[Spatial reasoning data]
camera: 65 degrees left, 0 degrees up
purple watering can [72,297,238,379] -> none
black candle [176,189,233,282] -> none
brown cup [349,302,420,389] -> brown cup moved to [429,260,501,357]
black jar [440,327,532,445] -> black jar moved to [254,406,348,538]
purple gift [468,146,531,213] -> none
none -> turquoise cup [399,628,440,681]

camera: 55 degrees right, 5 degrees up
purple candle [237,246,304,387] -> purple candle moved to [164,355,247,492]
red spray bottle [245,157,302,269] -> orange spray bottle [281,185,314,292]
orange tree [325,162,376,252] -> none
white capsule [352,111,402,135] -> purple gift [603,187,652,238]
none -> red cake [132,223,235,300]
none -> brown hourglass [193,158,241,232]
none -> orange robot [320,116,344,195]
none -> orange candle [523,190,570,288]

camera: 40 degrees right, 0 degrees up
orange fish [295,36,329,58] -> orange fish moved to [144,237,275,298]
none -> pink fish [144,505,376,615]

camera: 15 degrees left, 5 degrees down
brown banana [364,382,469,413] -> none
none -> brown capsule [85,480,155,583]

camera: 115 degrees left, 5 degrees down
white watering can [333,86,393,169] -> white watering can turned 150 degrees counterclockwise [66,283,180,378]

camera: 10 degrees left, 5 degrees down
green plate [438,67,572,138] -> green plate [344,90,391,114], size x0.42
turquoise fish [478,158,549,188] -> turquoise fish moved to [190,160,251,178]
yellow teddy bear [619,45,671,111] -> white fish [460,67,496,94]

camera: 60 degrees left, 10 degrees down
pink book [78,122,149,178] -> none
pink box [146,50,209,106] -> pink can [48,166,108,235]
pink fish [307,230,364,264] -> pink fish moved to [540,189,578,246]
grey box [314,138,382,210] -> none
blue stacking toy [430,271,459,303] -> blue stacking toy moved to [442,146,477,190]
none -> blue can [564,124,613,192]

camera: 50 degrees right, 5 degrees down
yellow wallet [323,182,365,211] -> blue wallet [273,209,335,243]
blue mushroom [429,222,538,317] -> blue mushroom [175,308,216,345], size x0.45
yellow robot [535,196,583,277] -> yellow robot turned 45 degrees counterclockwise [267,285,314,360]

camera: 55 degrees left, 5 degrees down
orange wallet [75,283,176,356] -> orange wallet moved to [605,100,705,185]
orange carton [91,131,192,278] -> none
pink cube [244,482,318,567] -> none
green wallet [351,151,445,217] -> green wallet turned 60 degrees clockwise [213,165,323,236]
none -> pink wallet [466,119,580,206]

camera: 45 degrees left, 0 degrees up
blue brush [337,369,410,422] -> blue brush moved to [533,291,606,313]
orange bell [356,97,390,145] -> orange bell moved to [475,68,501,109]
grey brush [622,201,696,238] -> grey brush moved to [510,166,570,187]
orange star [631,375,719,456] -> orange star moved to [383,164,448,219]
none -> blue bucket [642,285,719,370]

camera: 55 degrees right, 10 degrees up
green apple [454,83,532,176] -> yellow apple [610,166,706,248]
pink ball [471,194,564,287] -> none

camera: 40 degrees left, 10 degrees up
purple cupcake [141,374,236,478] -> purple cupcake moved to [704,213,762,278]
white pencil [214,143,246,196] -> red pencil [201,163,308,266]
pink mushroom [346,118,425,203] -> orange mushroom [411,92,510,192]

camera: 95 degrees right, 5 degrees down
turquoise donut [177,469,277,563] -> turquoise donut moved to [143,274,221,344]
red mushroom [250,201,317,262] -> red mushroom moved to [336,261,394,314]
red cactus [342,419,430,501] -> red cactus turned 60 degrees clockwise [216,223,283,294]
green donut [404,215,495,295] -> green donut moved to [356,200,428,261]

* **TRY IT**: From the first line to the last, transcribe the records exactly.

* **SOLUTION TO THE PROBLEM**:
camera: 65 degrees left, 0 degrees up
purple watering can [72,297,238,379] -> none
black candle [176,189,233,282] -> none
brown cup [349,302,420,389] -> brown cup moved to [429,260,501,357]
black jar [440,327,532,445] -> black jar moved to [254,406,348,538]
purple gift [468,146,531,213] -> none
none -> turquoise cup [399,628,440,681]

camera: 55 degrees right, 5 degrees up
purple candle [237,246,304,387] -> purple candle moved to [164,355,247,492]
red spray bottle [245,157,302,269] -> orange spray bottle [281,185,314,292]
orange tree [325,162,376,252] -> none
white capsule [352,111,402,135] -> purple gift [603,187,652,238]
none -> red cake [132,223,235,300]
none -> brown hourglass [193,158,241,232]
none -> orange robot [320,116,344,195]
none -> orange candle [523,190,570,288]

camera: 40 degrees right, 0 degrees up
orange fish [295,36,329,58] -> orange fish moved to [144,237,275,298]
none -> pink fish [144,505,376,615]

camera: 15 degrees left, 5 degrees down
brown banana [364,382,469,413] -> none
none -> brown capsule [85,480,155,583]

camera: 115 degrees left, 5 degrees down
white watering can [333,86,393,169] -> white watering can turned 150 degrees counterclockwise [66,283,180,378]

camera: 10 degrees left, 5 degrees down
green plate [438,67,572,138] -> green plate [344,90,391,114], size x0.42
turquoise fish [478,158,549,188] -> turquoise fish moved to [190,160,251,178]
yellow teddy bear [619,45,671,111] -> white fish [460,67,496,94]

camera: 60 degrees left, 10 degrees down
pink book [78,122,149,178] -> none
pink box [146,50,209,106] -> pink can [48,166,108,235]
pink fish [307,230,364,264] -> pink fish moved to [540,189,578,246]
grey box [314,138,382,210] -> none
blue stacking toy [430,271,459,303] -> blue stacking toy moved to [442,146,477,190]
none -> blue can [564,124,613,192]

camera: 50 degrees right, 5 degrees down
yellow wallet [323,182,365,211] -> blue wallet [273,209,335,243]
blue mushroom [429,222,538,317] -> blue mushroom [175,308,216,345], size x0.45
yellow robot [535,196,583,277] -> yellow robot turned 45 degrees counterclockwise [267,285,314,360]

camera: 55 degrees left, 5 degrees down
orange wallet [75,283,176,356] -> orange wallet moved to [605,100,705,185]
orange carton [91,131,192,278] -> none
pink cube [244,482,318,567] -> none
green wallet [351,151,445,217] -> green wallet turned 60 degrees clockwise [213,165,323,236]
none -> pink wallet [466,119,580,206]

camera: 45 degrees left, 0 degrees up
blue brush [337,369,410,422] -> blue brush moved to [533,291,606,313]
orange bell [356,97,390,145] -> orange bell moved to [475,68,501,109]
grey brush [622,201,696,238] -> grey brush moved to [510,166,570,187]
orange star [631,375,719,456] -> orange star moved to [383,164,448,219]
none -> blue bucket [642,285,719,370]

camera: 55 degrees right, 10 degrees up
green apple [454,83,532,176] -> yellow apple [610,166,706,248]
pink ball [471,194,564,287] -> none

camera: 40 degrees left, 10 degrees up
purple cupcake [141,374,236,478] -> purple cupcake moved to [704,213,762,278]
white pencil [214,143,246,196] -> red pencil [201,163,308,266]
pink mushroom [346,118,425,203] -> orange mushroom [411,92,510,192]

camera: 95 degrees right, 5 degrees down
turquoise donut [177,469,277,563] -> turquoise donut moved to [143,274,221,344]
red mushroom [250,201,317,262] -> red mushroom moved to [336,261,394,314]
red cactus [342,419,430,501] -> red cactus turned 60 degrees clockwise [216,223,283,294]
green donut [404,215,495,295] -> green donut moved to [356,200,428,261]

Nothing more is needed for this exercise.